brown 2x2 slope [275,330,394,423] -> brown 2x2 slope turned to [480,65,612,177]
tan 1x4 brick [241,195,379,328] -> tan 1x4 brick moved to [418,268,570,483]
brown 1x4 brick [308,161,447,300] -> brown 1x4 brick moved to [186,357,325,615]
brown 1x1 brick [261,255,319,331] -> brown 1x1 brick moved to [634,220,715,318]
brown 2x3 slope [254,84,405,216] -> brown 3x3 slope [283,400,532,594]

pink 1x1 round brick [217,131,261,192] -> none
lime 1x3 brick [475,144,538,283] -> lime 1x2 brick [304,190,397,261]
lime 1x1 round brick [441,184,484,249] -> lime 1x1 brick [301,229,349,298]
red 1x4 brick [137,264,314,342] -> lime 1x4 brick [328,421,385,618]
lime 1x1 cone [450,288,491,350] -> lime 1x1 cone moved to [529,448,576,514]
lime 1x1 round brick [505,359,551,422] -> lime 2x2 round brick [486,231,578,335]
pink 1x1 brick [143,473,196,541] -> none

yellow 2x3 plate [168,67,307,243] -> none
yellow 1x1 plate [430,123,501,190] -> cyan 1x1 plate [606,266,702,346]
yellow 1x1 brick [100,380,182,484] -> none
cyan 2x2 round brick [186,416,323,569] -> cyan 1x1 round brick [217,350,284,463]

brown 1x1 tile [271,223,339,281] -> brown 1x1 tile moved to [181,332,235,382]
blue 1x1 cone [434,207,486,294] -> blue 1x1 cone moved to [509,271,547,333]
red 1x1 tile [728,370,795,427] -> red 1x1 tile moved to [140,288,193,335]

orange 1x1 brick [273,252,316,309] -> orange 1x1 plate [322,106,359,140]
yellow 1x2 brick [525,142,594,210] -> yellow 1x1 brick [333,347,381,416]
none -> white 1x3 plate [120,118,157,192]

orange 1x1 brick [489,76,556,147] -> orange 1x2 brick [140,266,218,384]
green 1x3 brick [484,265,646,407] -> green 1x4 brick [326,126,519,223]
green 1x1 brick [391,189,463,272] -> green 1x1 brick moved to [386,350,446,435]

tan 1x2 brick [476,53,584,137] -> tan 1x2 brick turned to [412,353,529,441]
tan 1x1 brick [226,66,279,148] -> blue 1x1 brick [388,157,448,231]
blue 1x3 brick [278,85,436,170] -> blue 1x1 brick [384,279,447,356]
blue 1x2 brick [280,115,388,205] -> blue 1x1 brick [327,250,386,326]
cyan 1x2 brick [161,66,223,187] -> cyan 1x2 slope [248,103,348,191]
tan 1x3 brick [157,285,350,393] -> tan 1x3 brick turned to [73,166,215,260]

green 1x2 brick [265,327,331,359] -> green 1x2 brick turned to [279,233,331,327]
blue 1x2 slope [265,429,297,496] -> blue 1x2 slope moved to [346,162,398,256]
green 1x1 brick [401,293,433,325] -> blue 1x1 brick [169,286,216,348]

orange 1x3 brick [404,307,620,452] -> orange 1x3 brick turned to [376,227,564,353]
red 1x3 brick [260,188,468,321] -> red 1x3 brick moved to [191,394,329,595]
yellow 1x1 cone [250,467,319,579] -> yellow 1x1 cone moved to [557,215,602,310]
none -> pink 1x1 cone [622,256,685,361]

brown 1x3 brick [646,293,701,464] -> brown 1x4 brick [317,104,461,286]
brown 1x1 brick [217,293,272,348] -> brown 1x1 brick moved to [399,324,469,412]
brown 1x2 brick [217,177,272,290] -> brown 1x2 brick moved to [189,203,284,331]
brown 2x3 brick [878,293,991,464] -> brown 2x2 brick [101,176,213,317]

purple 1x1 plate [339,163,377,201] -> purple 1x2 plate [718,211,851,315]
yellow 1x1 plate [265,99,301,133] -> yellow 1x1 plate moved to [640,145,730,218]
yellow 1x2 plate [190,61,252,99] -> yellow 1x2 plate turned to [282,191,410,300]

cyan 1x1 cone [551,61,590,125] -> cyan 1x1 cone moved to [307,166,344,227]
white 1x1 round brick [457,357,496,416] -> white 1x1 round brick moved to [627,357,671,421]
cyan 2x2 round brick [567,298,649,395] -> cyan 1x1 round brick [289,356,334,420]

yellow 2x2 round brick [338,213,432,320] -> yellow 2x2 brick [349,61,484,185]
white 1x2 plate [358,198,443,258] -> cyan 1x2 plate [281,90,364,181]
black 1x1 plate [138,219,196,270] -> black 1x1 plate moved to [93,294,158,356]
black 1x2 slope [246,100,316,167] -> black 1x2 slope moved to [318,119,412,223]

+++++

- **TASK REQUIREMENTS**
Every record should be repeated exactly; please leave none out.

- **WRITTEN RESPONSE**
brown 2x2 slope [275,330,394,423] -> brown 2x2 slope turned to [480,65,612,177]
tan 1x4 brick [241,195,379,328] -> tan 1x4 brick moved to [418,268,570,483]
brown 1x4 brick [308,161,447,300] -> brown 1x4 brick moved to [186,357,325,615]
brown 1x1 brick [261,255,319,331] -> brown 1x1 brick moved to [634,220,715,318]
brown 2x3 slope [254,84,405,216] -> brown 3x3 slope [283,400,532,594]

pink 1x1 round brick [217,131,261,192] -> none
lime 1x3 brick [475,144,538,283] -> lime 1x2 brick [304,190,397,261]
lime 1x1 round brick [441,184,484,249] -> lime 1x1 brick [301,229,349,298]
red 1x4 brick [137,264,314,342] -> lime 1x4 brick [328,421,385,618]
lime 1x1 cone [450,288,491,350] -> lime 1x1 cone moved to [529,448,576,514]
lime 1x1 round brick [505,359,551,422] -> lime 2x2 round brick [486,231,578,335]
pink 1x1 brick [143,473,196,541] -> none

yellow 2x3 plate [168,67,307,243] -> none
yellow 1x1 plate [430,123,501,190] -> cyan 1x1 plate [606,266,702,346]
yellow 1x1 brick [100,380,182,484] -> none
cyan 2x2 round brick [186,416,323,569] -> cyan 1x1 round brick [217,350,284,463]

brown 1x1 tile [271,223,339,281] -> brown 1x1 tile moved to [181,332,235,382]
blue 1x1 cone [434,207,486,294] -> blue 1x1 cone moved to [509,271,547,333]
red 1x1 tile [728,370,795,427] -> red 1x1 tile moved to [140,288,193,335]

orange 1x1 brick [273,252,316,309] -> orange 1x1 plate [322,106,359,140]
yellow 1x2 brick [525,142,594,210] -> yellow 1x1 brick [333,347,381,416]
none -> white 1x3 plate [120,118,157,192]

orange 1x1 brick [489,76,556,147] -> orange 1x2 brick [140,266,218,384]
green 1x3 brick [484,265,646,407] -> green 1x4 brick [326,126,519,223]
green 1x1 brick [391,189,463,272] -> green 1x1 brick moved to [386,350,446,435]

tan 1x2 brick [476,53,584,137] -> tan 1x2 brick turned to [412,353,529,441]
tan 1x1 brick [226,66,279,148] -> blue 1x1 brick [388,157,448,231]
blue 1x3 brick [278,85,436,170] -> blue 1x1 brick [384,279,447,356]
blue 1x2 brick [280,115,388,205] -> blue 1x1 brick [327,250,386,326]
cyan 1x2 brick [161,66,223,187] -> cyan 1x2 slope [248,103,348,191]
tan 1x3 brick [157,285,350,393] -> tan 1x3 brick turned to [73,166,215,260]

green 1x2 brick [265,327,331,359] -> green 1x2 brick turned to [279,233,331,327]
blue 1x2 slope [265,429,297,496] -> blue 1x2 slope moved to [346,162,398,256]
green 1x1 brick [401,293,433,325] -> blue 1x1 brick [169,286,216,348]

orange 1x3 brick [404,307,620,452] -> orange 1x3 brick turned to [376,227,564,353]
red 1x3 brick [260,188,468,321] -> red 1x3 brick moved to [191,394,329,595]
yellow 1x1 cone [250,467,319,579] -> yellow 1x1 cone moved to [557,215,602,310]
none -> pink 1x1 cone [622,256,685,361]

brown 1x3 brick [646,293,701,464] -> brown 1x4 brick [317,104,461,286]
brown 1x1 brick [217,293,272,348] -> brown 1x1 brick moved to [399,324,469,412]
brown 1x2 brick [217,177,272,290] -> brown 1x2 brick moved to [189,203,284,331]
brown 2x3 brick [878,293,991,464] -> brown 2x2 brick [101,176,213,317]

purple 1x1 plate [339,163,377,201] -> purple 1x2 plate [718,211,851,315]
yellow 1x1 plate [265,99,301,133] -> yellow 1x1 plate moved to [640,145,730,218]
yellow 1x2 plate [190,61,252,99] -> yellow 1x2 plate turned to [282,191,410,300]

cyan 1x1 cone [551,61,590,125] -> cyan 1x1 cone moved to [307,166,344,227]
white 1x1 round brick [457,357,496,416] -> white 1x1 round brick moved to [627,357,671,421]
cyan 2x2 round brick [567,298,649,395] -> cyan 1x1 round brick [289,356,334,420]

yellow 2x2 round brick [338,213,432,320] -> yellow 2x2 brick [349,61,484,185]
white 1x2 plate [358,198,443,258] -> cyan 1x2 plate [281,90,364,181]
black 1x1 plate [138,219,196,270] -> black 1x1 plate moved to [93,294,158,356]
black 1x2 slope [246,100,316,167] -> black 1x2 slope moved to [318,119,412,223]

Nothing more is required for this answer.